(Exercise instructions):
Retype all of the listing exactly, with no pictures.

(Data):
:::
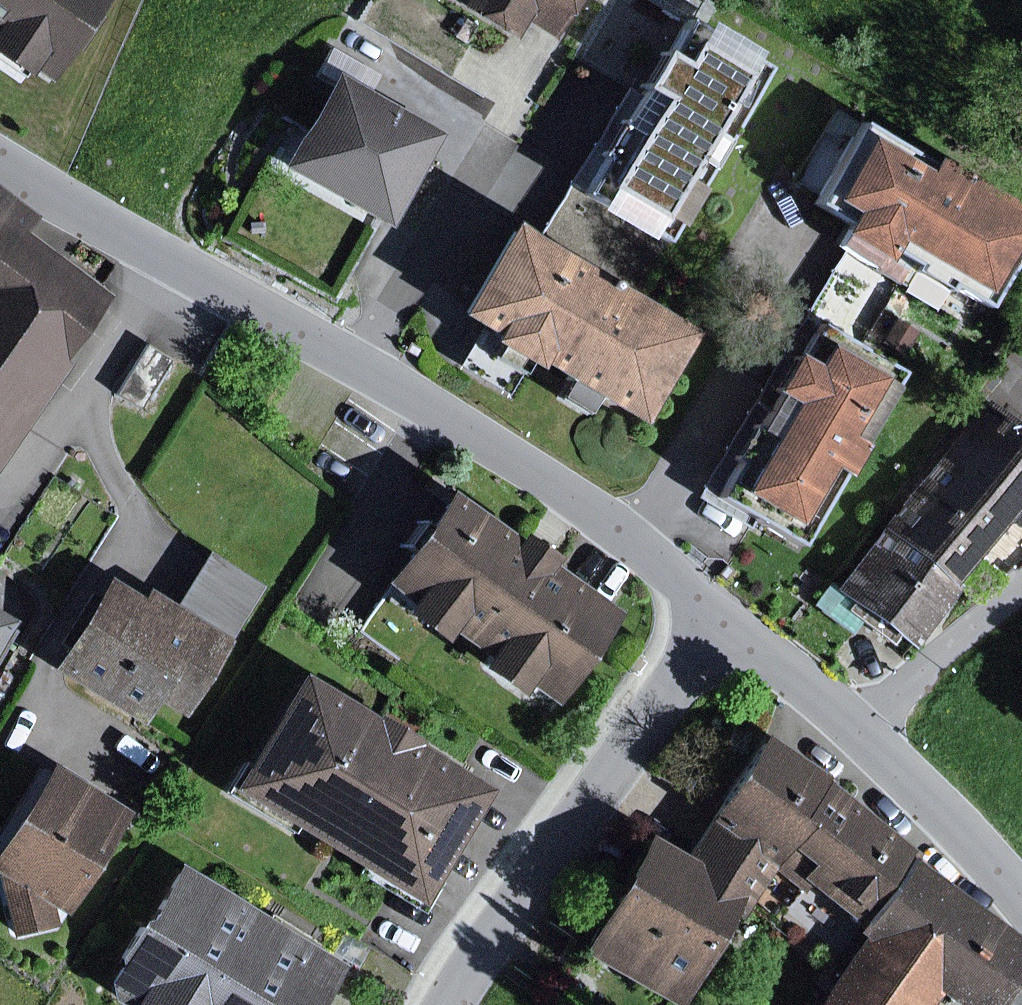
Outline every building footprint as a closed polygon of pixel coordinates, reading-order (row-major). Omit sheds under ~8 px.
[(54,77),(114,0),(0,0),(0,34),(54,77)] [(494,4),(540,31),(553,10),(575,23),(589,0),(497,0),(494,4)] [(758,64),(717,41),(704,64),(677,48),(655,87),(678,100),(630,183),(674,208),(758,64)] [(349,60),(298,151),(403,216),(455,119),(349,60)] [(843,195),(864,207),(850,230),(897,258),(908,239),(995,291),(1021,246),(1021,194),(947,149),(938,165),(882,131),(843,195)] [(7,457),(125,293),(0,204),(0,452),(7,457)] [(709,327),(527,219),(474,309),(656,416),(709,327)] [(901,375),(845,341),(834,360),(814,348),(790,387),(813,401),(760,489),(812,520),(901,375)] [(897,522),(974,581),(1021,520),(1021,418),(995,397),(897,522)] [(637,616),(465,493),(397,588),(568,711),(637,616)] [(974,581),(897,522),(850,583),(926,641),(974,581)] [(161,594),(125,571),(65,667),(158,724),(178,693),(201,707),(222,673),(278,584),(224,551),(192,602),(166,586),(161,594)] [(0,592),(0,677),(38,615),(0,592)] [(508,793),(316,672),(245,784),(438,905),(508,793)] [(788,871),(844,789),(849,780),(780,734),(698,857),(768,899),(788,871)] [(0,857),(0,862),(9,870),(25,931),(68,919),(62,900),(78,910),(138,806),(56,759),(0,857)] [(844,789),(788,871),(817,891),(824,880),(842,893),(874,915),(920,849),(924,843),(844,789)] [(768,899),(698,857),(667,839),(601,949),(692,1003),(746,912),(756,918),(768,899)] [(832,1004),(943,1004),(955,988),(979,1004),(1020,1004),(1021,1002),(1021,921),(920,849),(874,915),(870,923),(883,933),(832,1004)] [(195,861),(116,984),(149,1004),(334,1004),(359,966),(195,861)]
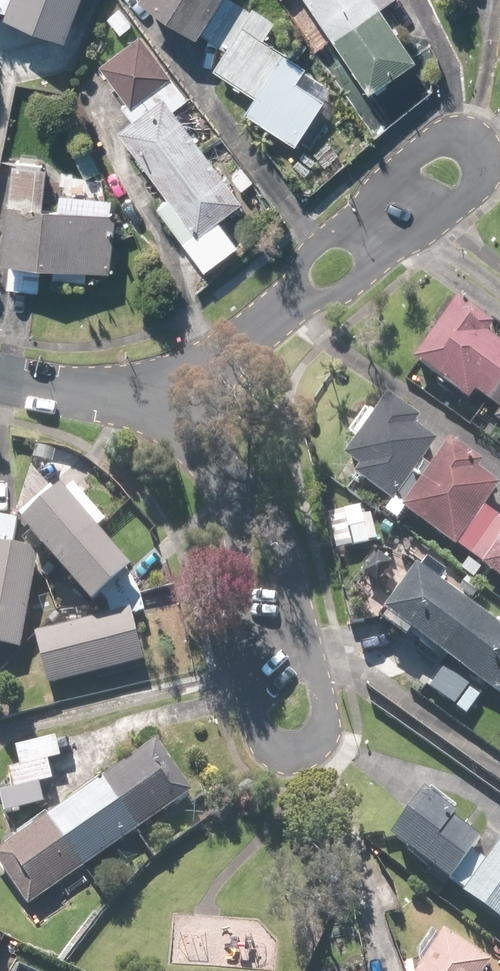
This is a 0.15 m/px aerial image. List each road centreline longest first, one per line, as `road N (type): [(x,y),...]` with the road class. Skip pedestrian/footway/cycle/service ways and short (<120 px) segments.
road 1 (residential): [(227,485),(262,508),(319,681),(324,724),(297,747),(266,737),(256,716),(241,622),(242,537)]
road 2 (residential): [(279,305),(303,265),(437,143),(468,144),(483,169),(472,187),(352,292)]
road 3 (residential): [(0,375),(97,394),(157,388)]
road 4 (residential): [(157,388),(209,365),(279,305)]

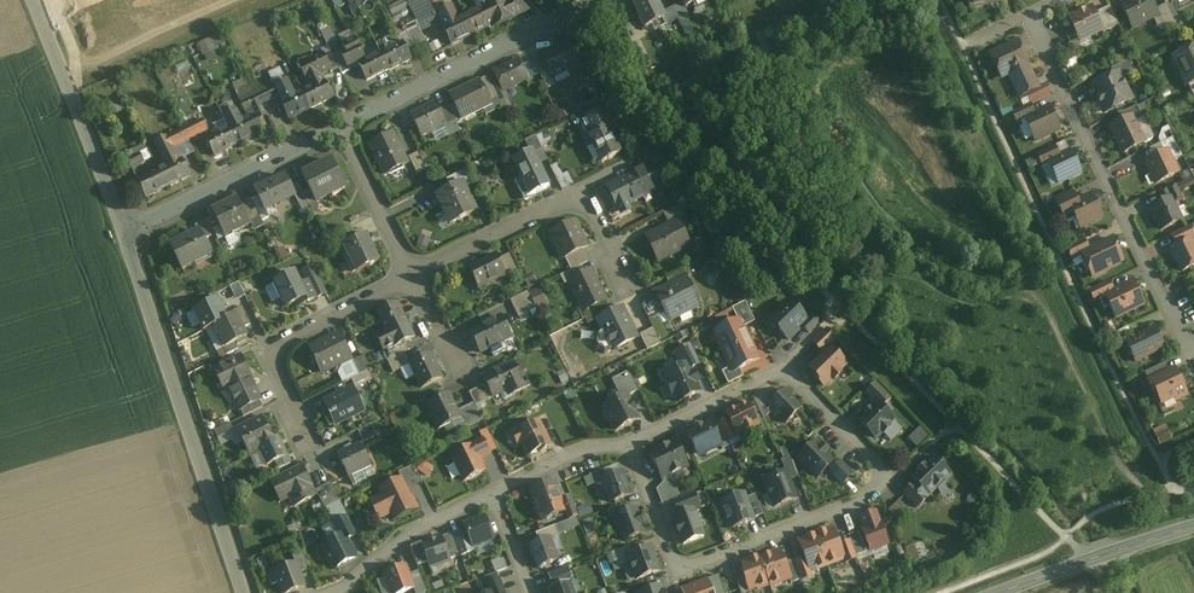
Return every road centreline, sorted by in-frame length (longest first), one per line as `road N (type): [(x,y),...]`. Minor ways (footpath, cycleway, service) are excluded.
road 1 (residential): [(630,445),(782,367),(890,476),(865,500),(679,572)]
road 2 (residential): [(1061,0),(1029,15),(1193,349)]
road 3 (unclassified): [(243,592),(124,232)]
road 4 (residential): [(413,275),(584,194),(631,295)]
road 5 (residential): [(595,0),(341,125)]
road 6 (residential): [(311,447),(269,348),(413,275)]
road 7 (residential): [(341,125),(124,232)]
road 8 (unclassified): [(124,232),(39,15)]
road 9 (secondary): [(1193,527),(999,592)]
road 10 (residential): [(336,592),(405,535),(491,492)]
road 11 (residential): [(341,125),(413,275)]
road 12 (residential): [(491,492),(591,447),(630,445)]
road 13 (residential): [(679,572),(630,445)]

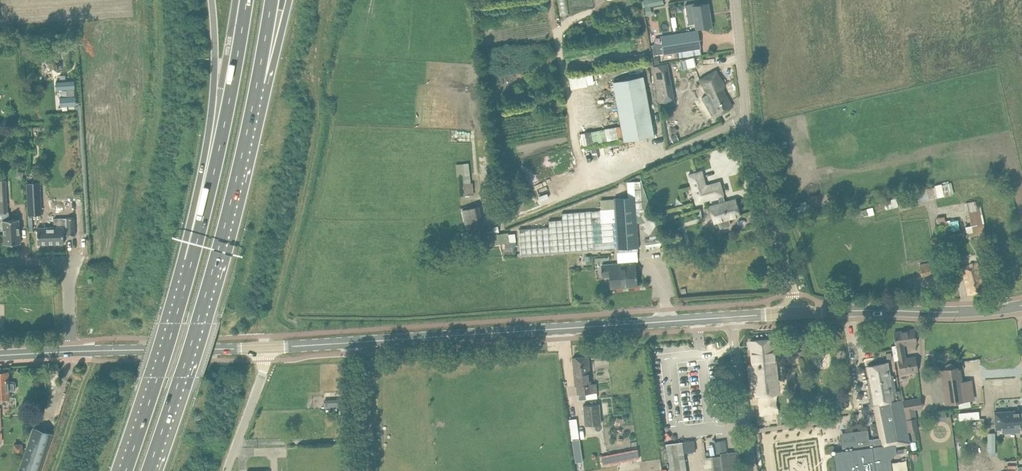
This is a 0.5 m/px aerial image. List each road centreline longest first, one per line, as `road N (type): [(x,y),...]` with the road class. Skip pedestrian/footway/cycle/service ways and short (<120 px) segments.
road 1 (tertiary): [(270,348),(793,313)]
road 2 (trunk): [(147,470),(198,322),(258,84)]
road 3 (unclassified): [(793,313),(746,119),(735,0)]
road 4 (trunk): [(246,0),(185,286)]
road 5 (trunk): [(212,0),(213,110),(185,286)]
road 6 (tertiary): [(793,313),(1016,306)]
road 7 (tertiary): [(73,352),(270,348)]
road 8 (trunk): [(185,286),(125,470)]
road 9 (residential): [(73,352),(62,265),(0,263)]
road 10 (unclassified): [(227,470),(270,348)]

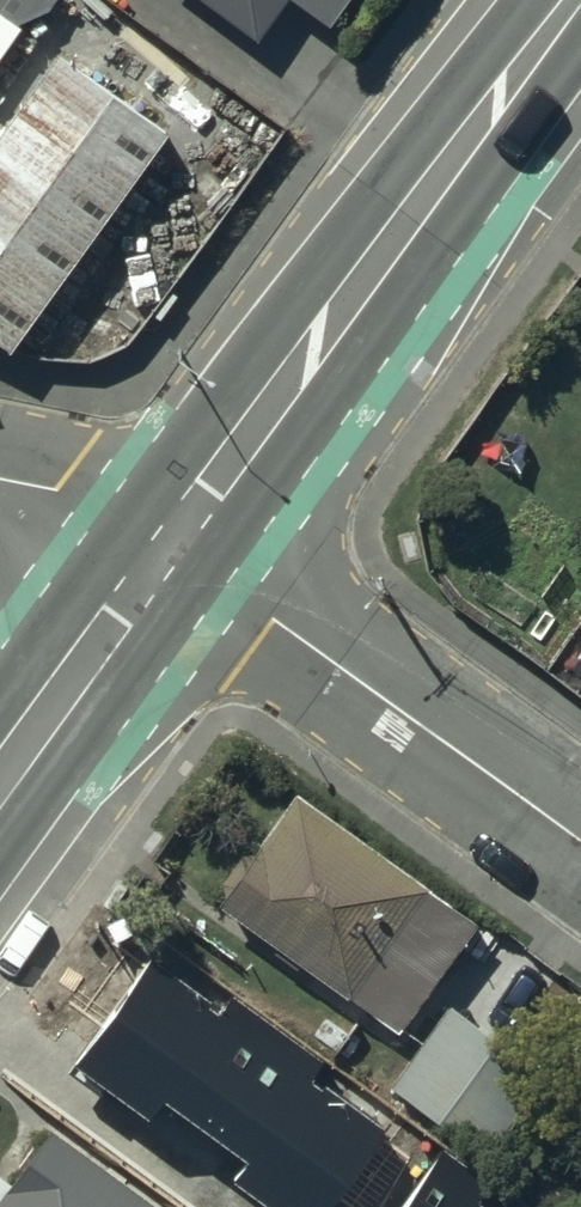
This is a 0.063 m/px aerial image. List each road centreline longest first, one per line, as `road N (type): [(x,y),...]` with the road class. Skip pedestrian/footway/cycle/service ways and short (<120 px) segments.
road 1 (primary): [(177,542),(580,0)]
road 2 (residential): [(177,542),(580,841)]
road 3 (primary): [(0,783),(177,542)]
road 4 (unclassified): [(0,478),(120,511),(177,542)]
:::
(Exercise solution):
Outline every building footprint as a closed polygon of pixel coordinates, reading-order (row-major). Omit sheds under ~8 px.
[(54,77),(114,0),(0,0),(0,34),(54,77)] [(494,4),(540,31),(553,10),(575,23),(589,0),(497,0),(494,4)] [(758,64),(717,41),(704,64),(677,48),(655,87),(678,100),(630,183),(674,208),(758,64)] [(349,60),(298,151),(403,216),(455,119),(349,60)] [(843,195),(864,207),(850,230),(897,258),(908,239),(995,291),(1021,246),(1021,194),(947,149),(938,165),(882,131),(843,195)] [(7,457),(125,293),(0,204),(0,452),(7,457)] [(709,327),(527,219),(474,309),(656,416),(709,327)] [(901,375),(845,341),(834,360),(814,348),(790,387),(813,401),(760,489),(812,520),(901,375)] [(897,522),(974,581),(1021,520),(1021,418),(995,397),(897,522)] [(637,616),(465,493),(397,588),(568,711),(637,616)] [(974,581),(897,522),(850,583),(926,641),(974,581)] [(161,594),(125,571),(65,667),(158,724),(178,693),(201,707),(222,673),(278,584),(224,551),(192,602),(166,586),(161,594)] [(0,592),(0,677),(38,615),(0,592)] [(508,793),(316,672),(245,784),(438,905),(508,793)] [(788,871),(844,789),(849,780),(780,734),(698,857),(768,899),(788,871)] [(0,857),(0,862),(9,870),(25,931),(68,919),(62,900),(78,910),(138,806),(56,759),(0,857)] [(844,789),(788,871),(817,891),(824,880),(842,893),(874,915),(920,849),(924,843),(844,789)] [(768,899),(698,857),(667,839),(601,949),(692,1003),(746,912),(756,918),(768,899)] [(832,1004),(943,1004),(955,988),(979,1004),(1020,1004),(1021,1002),(1021,921),(920,849),(874,915),(870,923),(883,933),(832,1004)] [(195,861),(116,984),(149,1004),(334,1004),(359,966),(195,861)]
This is a 0.15 m/px aerial image. List each road centreline longest first, one per line, as `road N (type): [(x,y),...]` with the road class. Skip pedestrian/footway/cycle/service ways and short (<120 px) segments.
road 1 (residential): [(227,485),(262,508),(319,681),(324,724),(297,747),(266,737),(256,716),(241,622),(242,537)]
road 2 (residential): [(279,305),(303,265),(437,143),(468,144),(483,169),(472,187),(352,292)]
road 3 (residential): [(0,375),(97,394),(157,388)]
road 4 (residential): [(157,388),(209,365),(279,305)]

Return every road centreline, sorted by in-frame length (longest first), one per line as `road N (type): [(x,y),...]`. Minor ways (footpath, cycleway, service) are excluded.
road 1 (residential): [(630,445),(782,367),(890,476),(865,500),(679,572)]
road 2 (residential): [(1061,0),(1029,15),(1193,349)]
road 3 (unclassified): [(243,592),(124,232)]
road 4 (residential): [(413,275),(584,194),(631,295)]
road 5 (residential): [(595,0),(341,125)]
road 6 (residential): [(311,447),(269,348),(413,275)]
road 7 (residential): [(341,125),(124,232)]
road 8 (unclassified): [(124,232),(39,15)]
road 9 (secondary): [(1193,527),(999,592)]
road 10 (residential): [(336,592),(405,535),(491,492)]
road 11 (residential): [(341,125),(413,275)]
road 12 (residential): [(491,492),(591,447),(630,445)]
road 13 (residential): [(679,572),(630,445)]

This is a 0.5 m/px aerial image. List each road centreline longest first, one per line, as `road N (type): [(x,y),...]` with the road class. Skip pedestrian/footway/cycle/service ways and short (<120 px) segments.
road 1 (tertiary): [(270,348),(793,313)]
road 2 (trunk): [(147,470),(198,322),(258,84)]
road 3 (unclassified): [(793,313),(746,119),(735,0)]
road 4 (trunk): [(246,0),(185,286)]
road 5 (trunk): [(212,0),(213,110),(185,286)]
road 6 (tertiary): [(793,313),(1016,306)]
road 7 (tertiary): [(73,352),(270,348)]
road 8 (trunk): [(185,286),(125,470)]
road 9 (residential): [(73,352),(62,265),(0,263)]
road 10 (unclassified): [(227,470),(270,348)]

This is a 0.063 m/px aerial image. List each road centreline longest first, one per line, as `road N (type): [(x,y),...]` with the road class. Skip pedestrian/footway/cycle/service ways and short (<120 px) segments.
road 1 (primary): [(177,542),(580,0)]
road 2 (residential): [(177,542),(580,841)]
road 3 (primary): [(0,783),(177,542)]
road 4 (unclassified): [(0,478),(120,511),(177,542)]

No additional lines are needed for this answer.